→ **WORK ORDER**: Every line below needs to be transcribed without alteration, and no image may be carried over.

:: RECORDS FOR THIS TASK ::

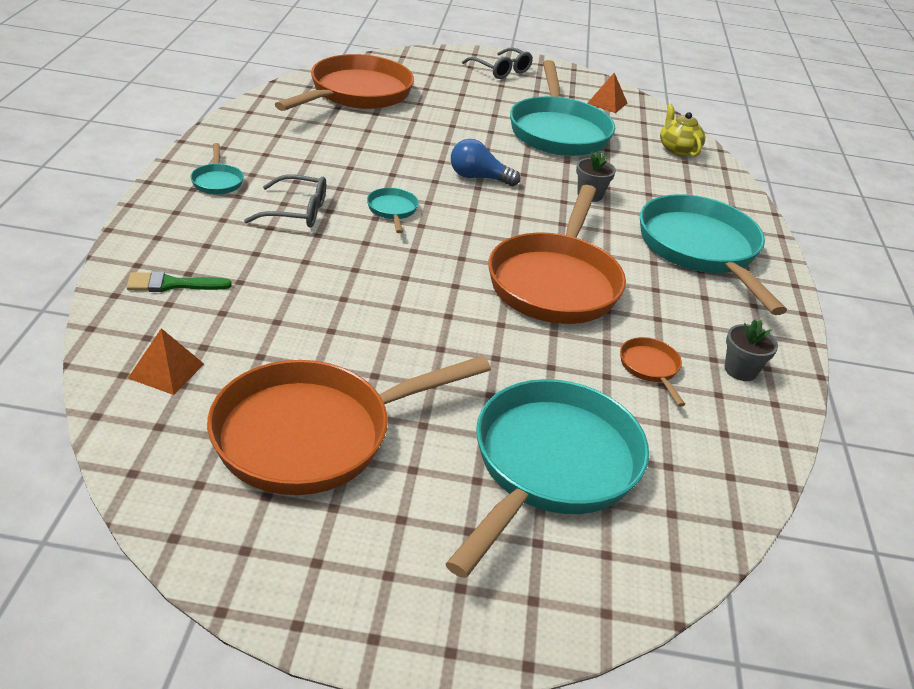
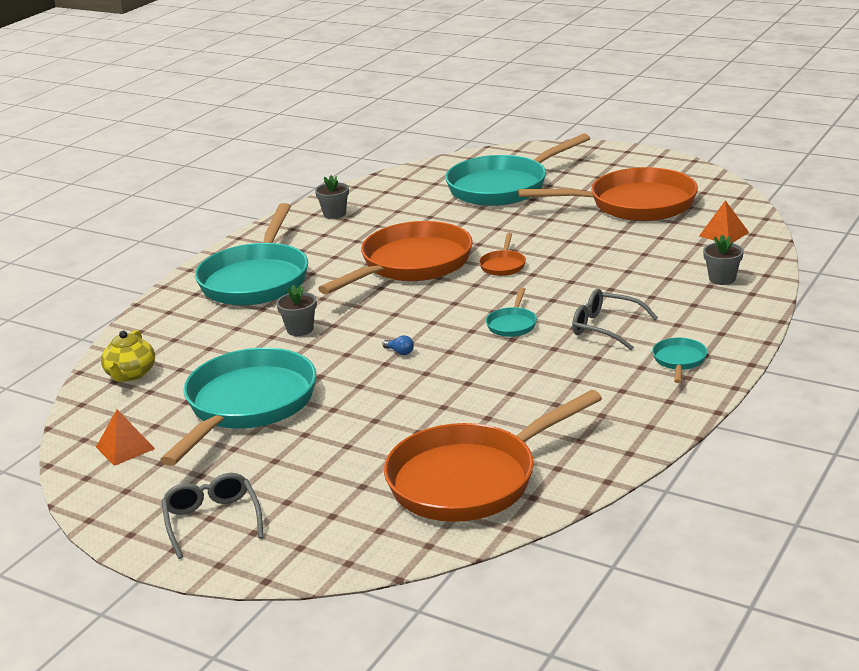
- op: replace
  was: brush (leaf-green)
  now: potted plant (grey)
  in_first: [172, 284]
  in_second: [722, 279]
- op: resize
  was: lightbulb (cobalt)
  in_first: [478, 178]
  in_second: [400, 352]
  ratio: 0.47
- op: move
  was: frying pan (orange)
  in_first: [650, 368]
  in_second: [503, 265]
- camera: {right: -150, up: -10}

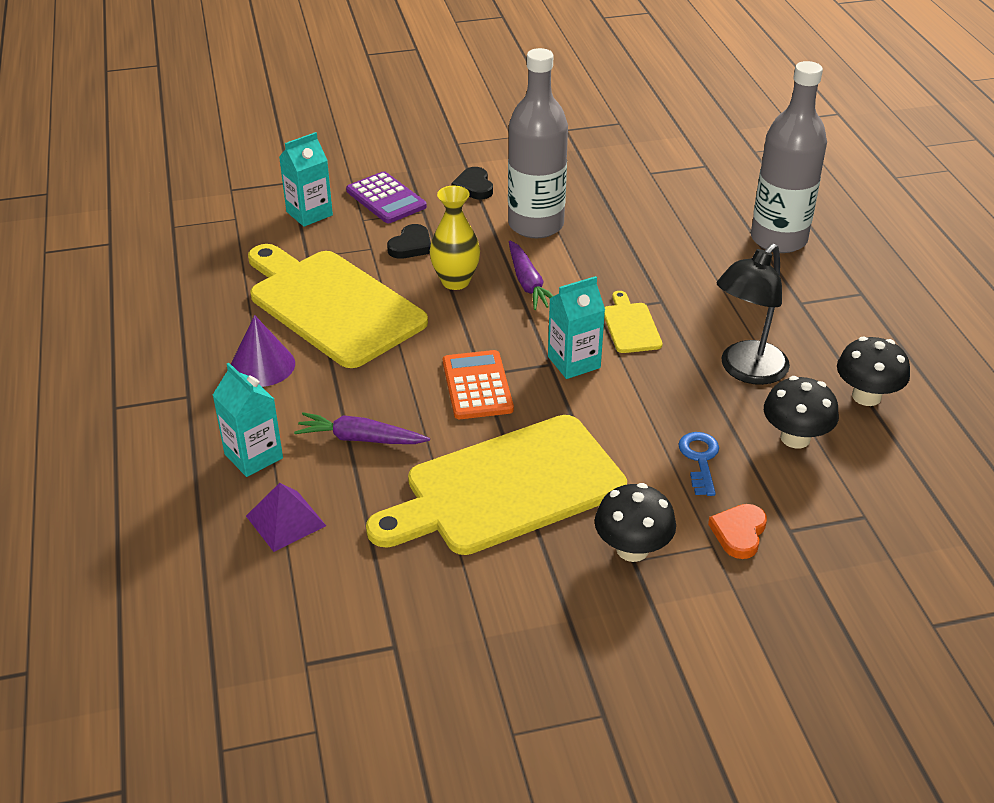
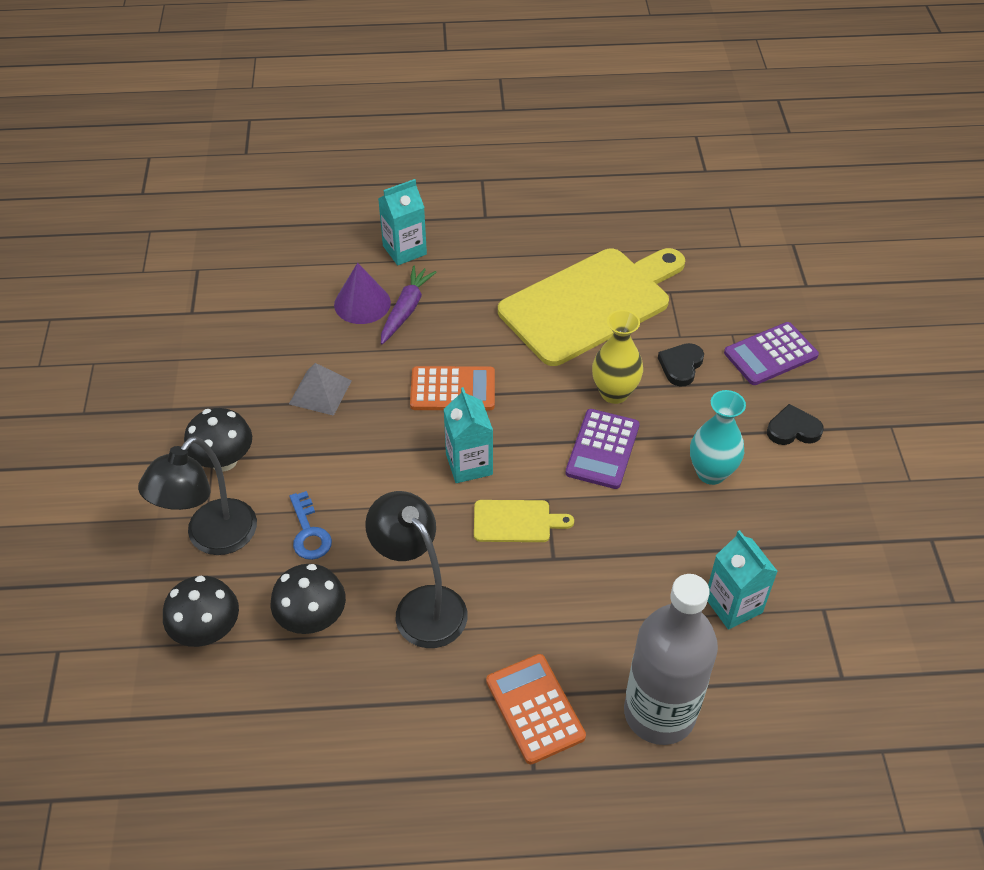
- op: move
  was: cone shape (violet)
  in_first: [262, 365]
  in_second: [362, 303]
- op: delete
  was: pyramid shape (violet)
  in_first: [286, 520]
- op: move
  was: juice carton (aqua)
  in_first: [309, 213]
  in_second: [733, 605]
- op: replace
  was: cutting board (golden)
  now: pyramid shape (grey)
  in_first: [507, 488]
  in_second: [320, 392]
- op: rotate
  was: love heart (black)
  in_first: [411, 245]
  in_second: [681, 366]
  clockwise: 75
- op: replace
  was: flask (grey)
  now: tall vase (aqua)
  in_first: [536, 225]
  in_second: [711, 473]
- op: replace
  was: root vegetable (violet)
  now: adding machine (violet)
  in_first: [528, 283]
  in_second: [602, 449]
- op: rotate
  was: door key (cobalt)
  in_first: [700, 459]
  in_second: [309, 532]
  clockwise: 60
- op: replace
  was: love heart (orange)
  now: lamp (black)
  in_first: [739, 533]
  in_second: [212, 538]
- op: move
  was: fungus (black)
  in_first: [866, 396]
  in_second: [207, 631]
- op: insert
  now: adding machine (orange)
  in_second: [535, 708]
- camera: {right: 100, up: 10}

:::

→ **WRITTEN SOLUTION**:
- op: replace
  was: brush (leaf-green)
  now: potted plant (grey)
  in_first: [172, 284]
  in_second: [722, 279]
- op: resize
  was: lightbulb (cobalt)
  in_first: [478, 178]
  in_second: [400, 352]
  ratio: 0.47
- op: move
  was: frying pan (orange)
  in_first: [650, 368]
  in_second: [503, 265]
- camera: {right: -150, up: -10}

- op: move
  was: cone shape (violet)
  in_first: [262, 365]
  in_second: [362, 303]
- op: delete
  was: pyramid shape (violet)
  in_first: [286, 520]
- op: move
  was: juice carton (aqua)
  in_first: [309, 213]
  in_second: [733, 605]
- op: replace
  was: cutting board (golden)
  now: pyramid shape (grey)
  in_first: [507, 488]
  in_second: [320, 392]
- op: rotate
  was: love heart (black)
  in_first: [411, 245]
  in_second: [681, 366]
  clockwise: 75
- op: replace
  was: flask (grey)
  now: tall vase (aqua)
  in_first: [536, 225]
  in_second: [711, 473]
- op: replace
  was: root vegetable (violet)
  now: adding machine (violet)
  in_first: [528, 283]
  in_second: [602, 449]
- op: rotate
  was: door key (cobalt)
  in_first: [700, 459]
  in_second: [309, 532]
  clockwise: 60
- op: replace
  was: love heart (orange)
  now: lamp (black)
  in_first: [739, 533]
  in_second: [212, 538]
- op: move
  was: fungus (black)
  in_first: [866, 396]
  in_second: [207, 631]
- op: insert
  now: adding machine (orange)
  in_second: [535, 708]
- camera: {right: 100, up: 10}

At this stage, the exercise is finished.